#### Task to carry out
Images are to be dropped; everything else in the entries below must be copied exactly.

#### Supplied information
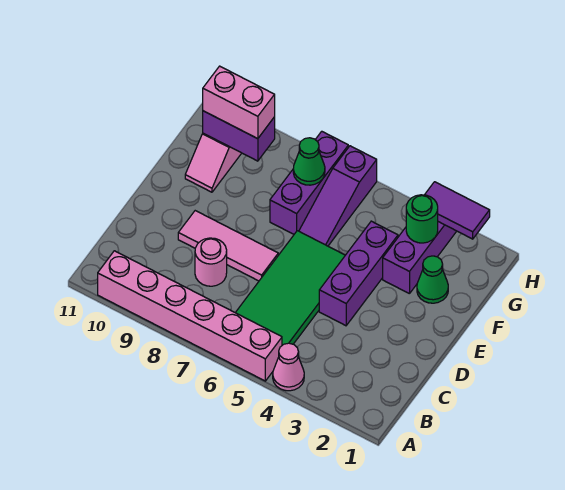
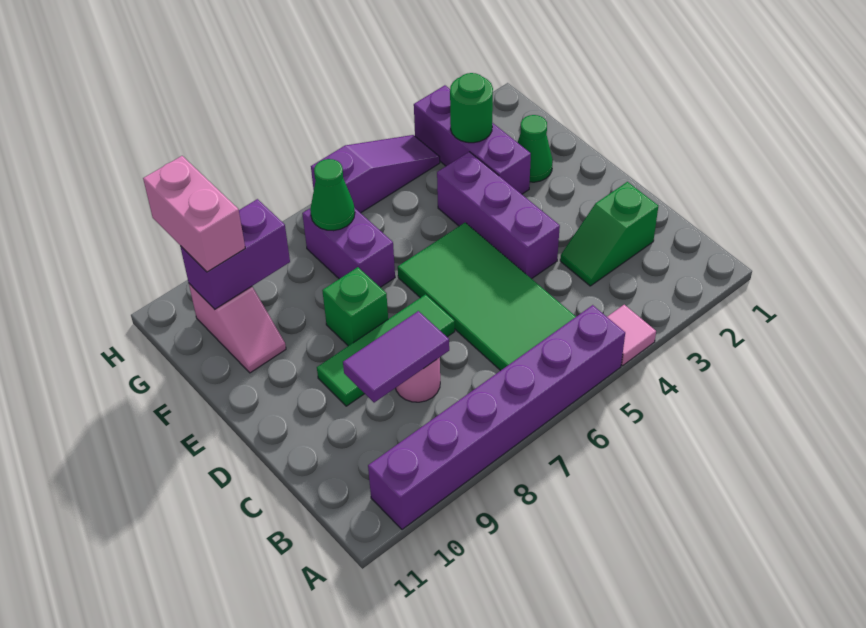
pink cone A4 level 1 -> pink tile A4 level 1
pink brick A5:A10 level 1 -> purple brick A5:A10 level 1
none -> green slope C2:C3 level 1 top 2
pink tile D7:D9 level 1 -> green tile D7:D9 level 1
none -> green brick E8 level 1
purple slope F6:H6 level 1 top H -> purple slope H4:H6 level 1 top 6
purple brick F7:H7 level 1 -> purple brick F7:G7 level 1
pink brick G9:G10 level 3 -> pink brick G10:H10 level 3
purple tile H2:H3 level 2 -> purple tile C8:C9 level 2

#### Written solution
pink cone A4 level 1 -> pink tile A4 level 1
pink brick A5:A10 level 1 -> purple brick A5:A10 level 1
none -> green slope C2:C3 level 1 top 2
pink tile D7:D9 level 1 -> green tile D7:D9 level 1
none -> green brick E8 level 1
purple slope F6:H6 level 1 top H -> purple slope H4:H6 level 1 top 6
purple brick F7:H7 level 1 -> purple brick F7:G7 level 1
pink brick G9:G10 level 3 -> pink brick G10:H10 level 3
purple tile H2:H3 level 2 -> purple tile C8:C9 level 2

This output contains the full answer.